# Exercise aim
Please restate word for word the lines from the top of the entries through the line that contains "lime 1x3 tile [423,256,528,347]", and do not include any pictures.

# Records provided
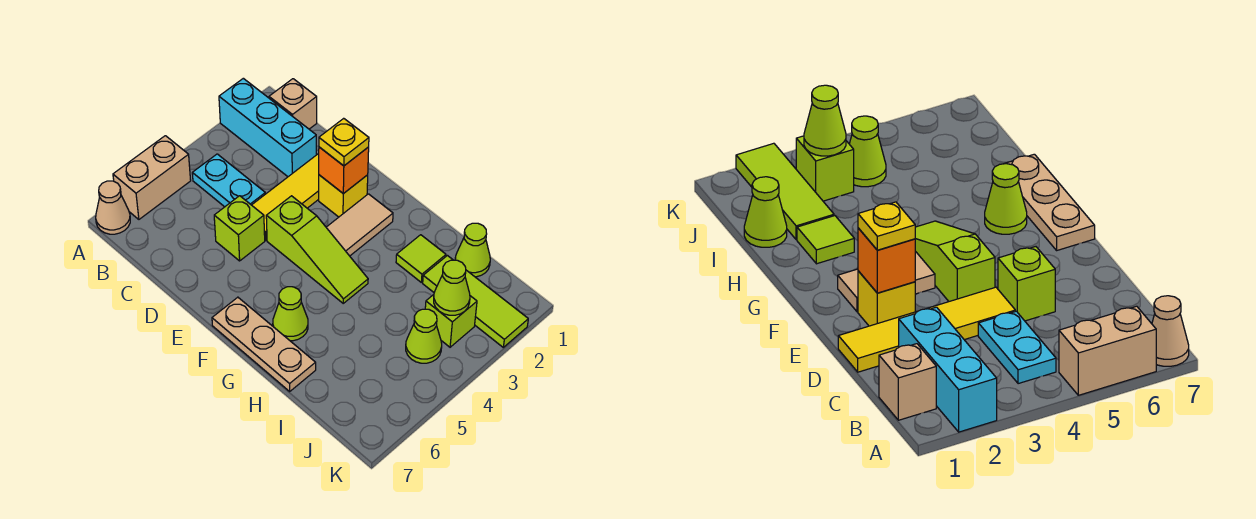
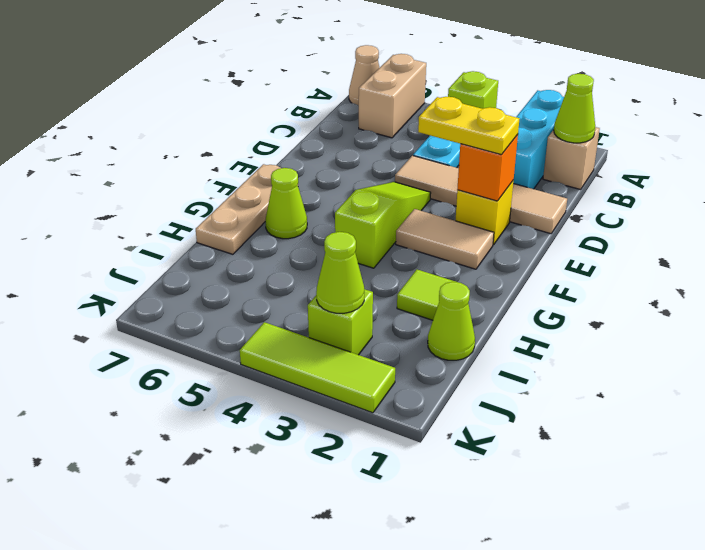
tan 1x2 brick [113,136,191,219] -> tan 1x2 brick turned to [359,54,426,138]
yellow 1x4 tile [252,153,319,240] -> tan 1x4 tile [395,156,567,234]
lime 1x1 brick [214,196,265,261] -> lime 1x1 brick moved to [448,71,498,109]
yellow 1x1 plate [319,118,369,166] -> yellow 1x2 plate [418,97,519,155]
lime 1x3 slope [266,196,368,303] -> lime 1x3 slope turned to [335,182,431,268]
lime 1x3 tile [423,256,528,347] -> lime 1x3 tile turned to [240,322,395,413]
lime 1x1 cone [406,309,442,363] -> lime 1x1 cone moved to [554,74,595,143]

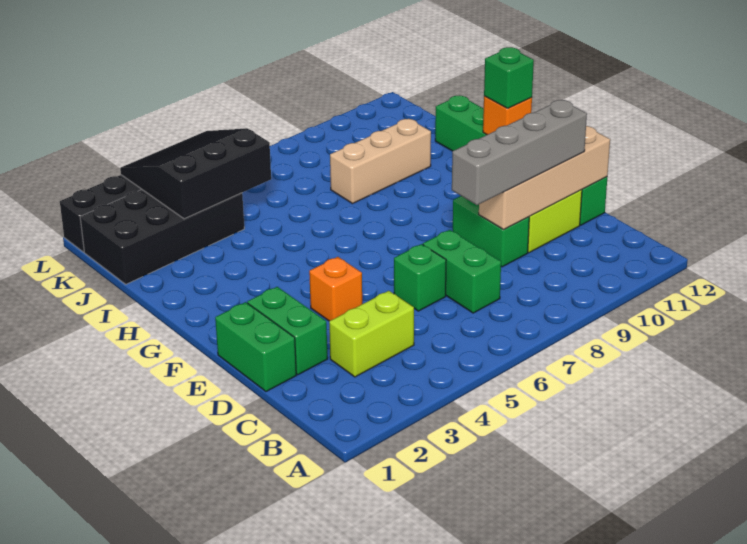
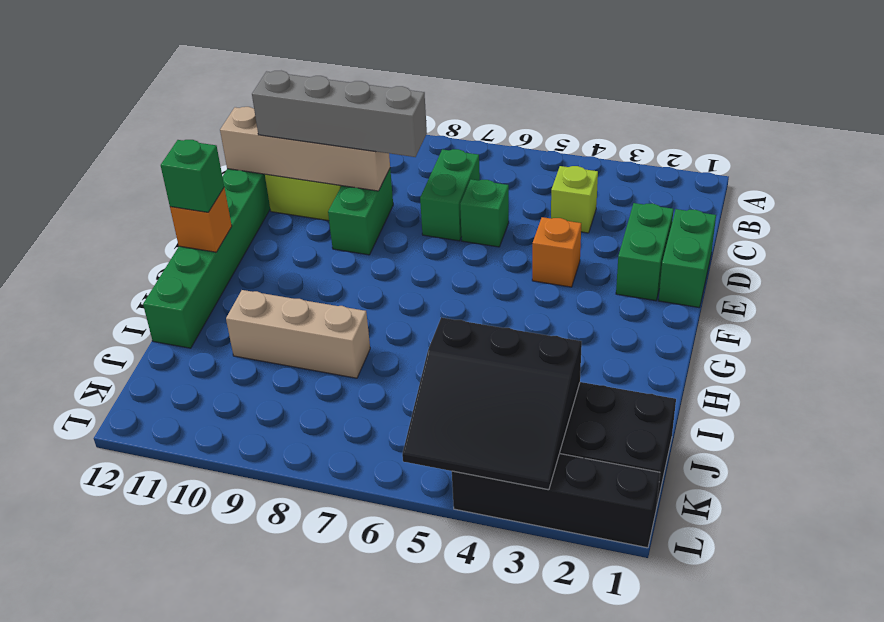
lime 1x2 brick [329,291,414,377] -> lime 1x1 brick [551,166,598,233]

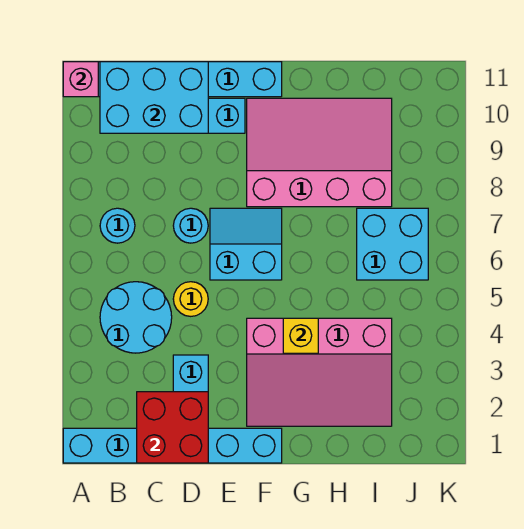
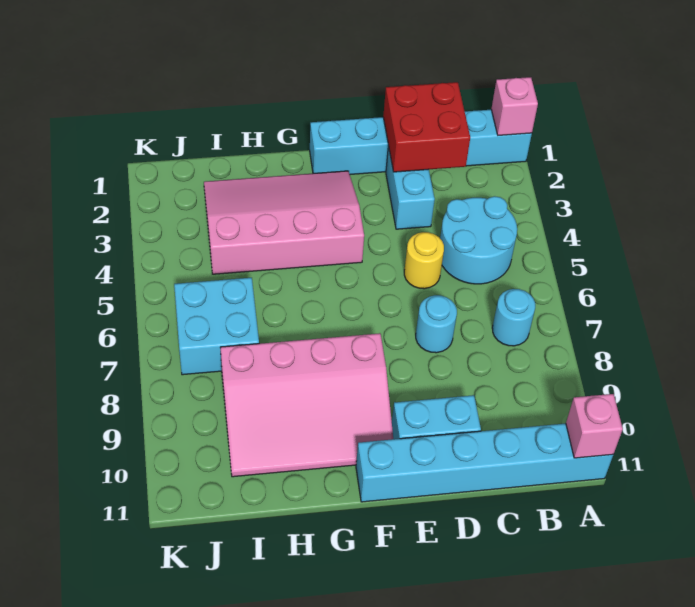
none -> pink 1x1 brick [491,77,538,135]
cyan 2x3 brick [100,62,208,133] -> none
cyan 2x2 slope [210,208,282,280] -> none
yellow 1x1 brick [283,318,318,353] -> none

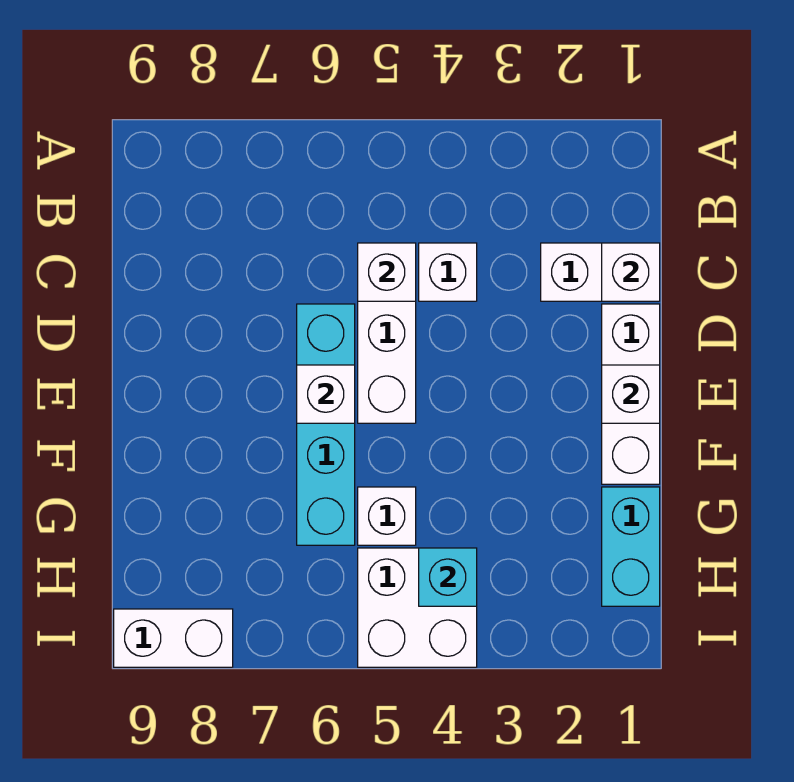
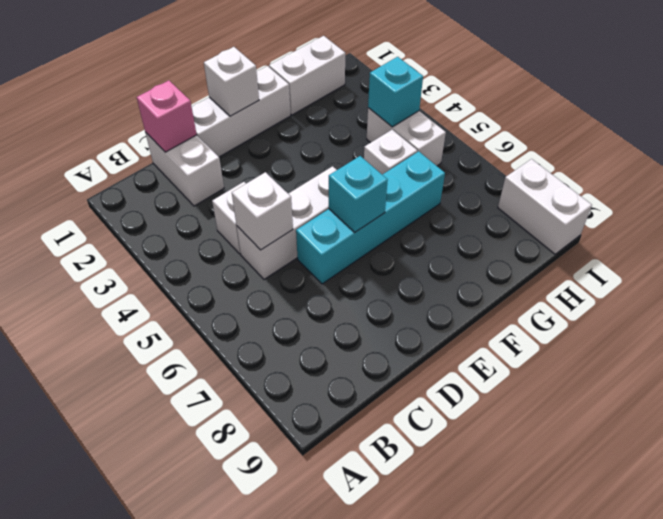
white 1x1 brick [602,243,660,301] -> pink 1x1 brick [137,80,197,152]
white 1x1 brick [297,365,355,423] -> cyan 1x1 brick [329,156,388,232]
cyan 1x2 brick [602,487,660,606] -> white 1x2 brick [269,36,345,115]
white 2x2 brick [358,548,477,667] -> white 1x2 brick [367,108,446,166]

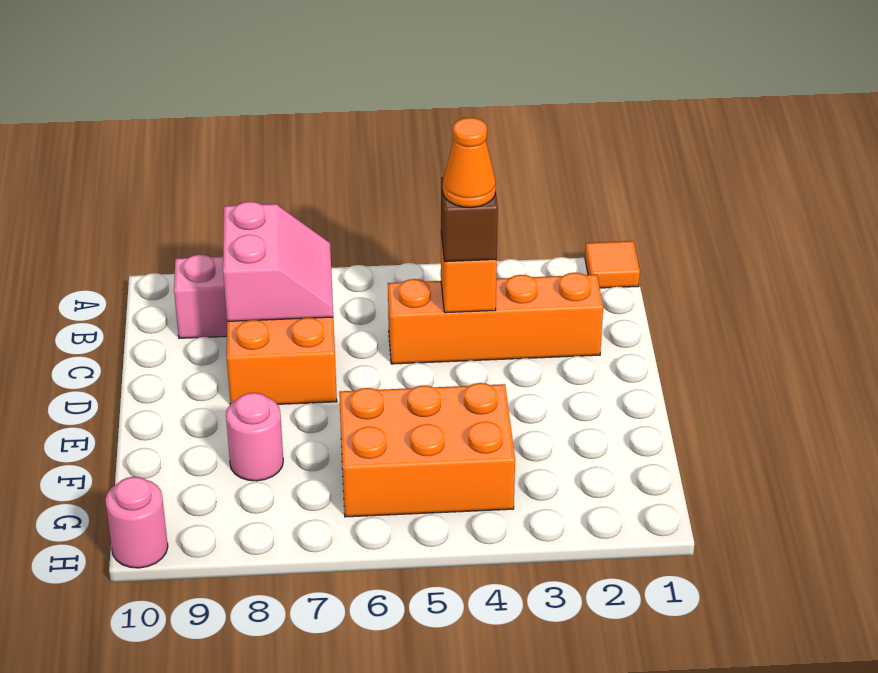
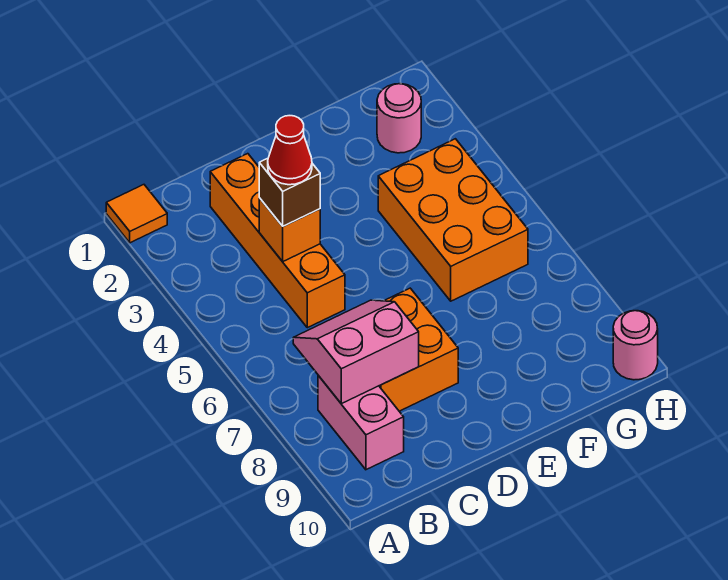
orange 1x1 cone [443,118,496,208] -> red 1x1 cone [268,116,312,185]
pink 1x1 round brick [226,393,283,481] -> pink 1x1 round brick moved to [377,84,421,153]

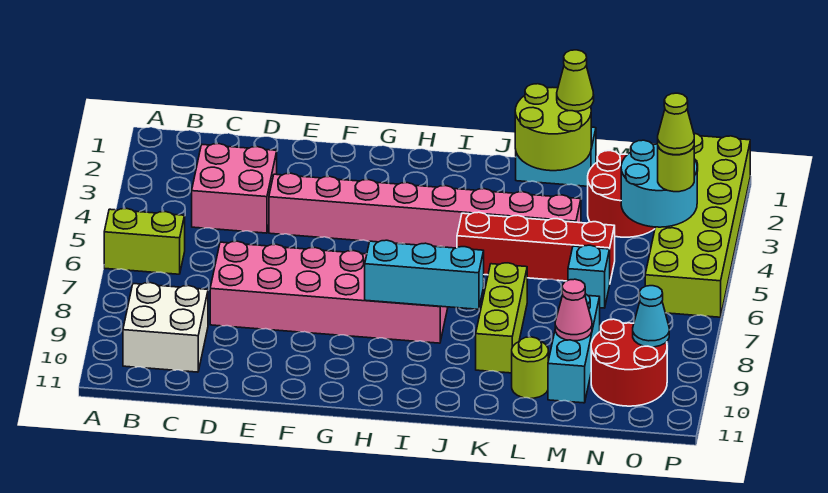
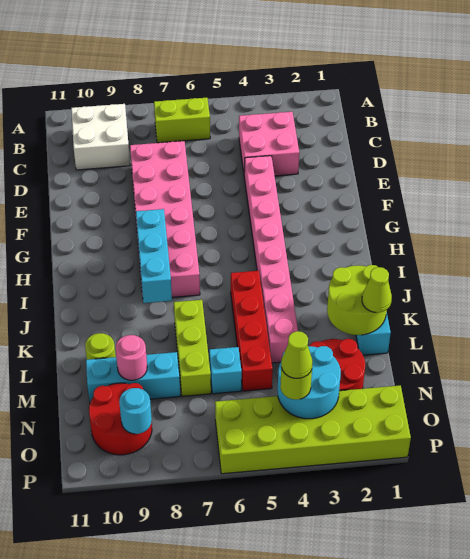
lime 1x2 brick [104,208,185,274] -> lime 1x2 brick turned to [154,98,210,143]
lime 1x3 brick [476,263,527,373] -> lime 1x3 brick turned to [174,300,211,396]
pink 1x1 cone [555,279,592,341] -> pink 1x1 round brick [116,335,147,380]
cyan 1x1 cone [633,286,669,347] -> cyan 1x1 round brick [119,388,152,434]

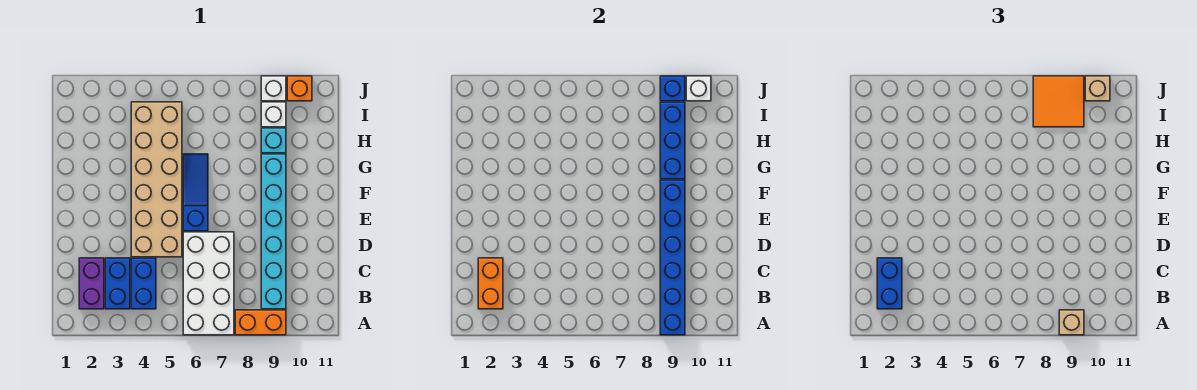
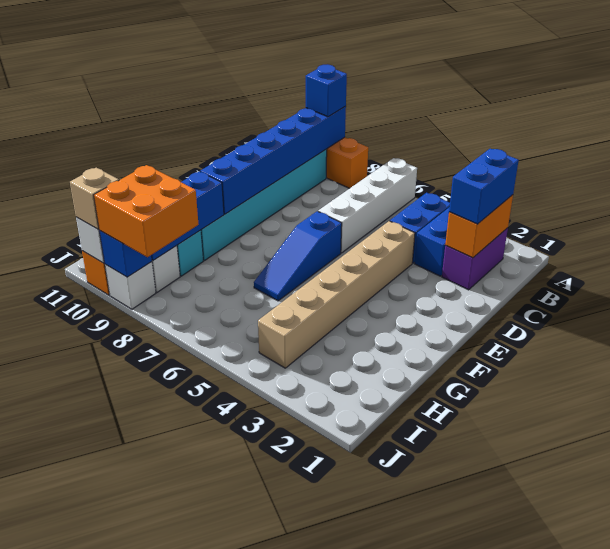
white 2x4 brick [183,232,234,335] -> white 1x4 brick [318,158,417,253]
tan 1x1 brick [1059,310,1084,335] -> blue 1x1 brick [306,64,347,117]
tan 2x6 brick [131,102,182,257] -> tan 1x6 brick [258,221,415,368]
orange 2x2 tile [1033,76,1084,127] -> orange 2x2 brick [94,165,199,257]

# Exercise solution
tan 1x2 brick [113,136,191,219] -> tan 1x2 brick turned to [359,54,426,138]
yellow 1x4 tile [252,153,319,240] -> tan 1x4 tile [395,156,567,234]
lime 1x1 brick [214,196,265,261] -> lime 1x1 brick moved to [448,71,498,109]
yellow 1x1 plate [319,118,369,166] -> yellow 1x2 plate [418,97,519,155]
lime 1x3 slope [266,196,368,303] -> lime 1x3 slope turned to [335,182,431,268]
lime 1x3 tile [423,256,528,347] -> lime 1x3 tile turned to [240,322,395,413]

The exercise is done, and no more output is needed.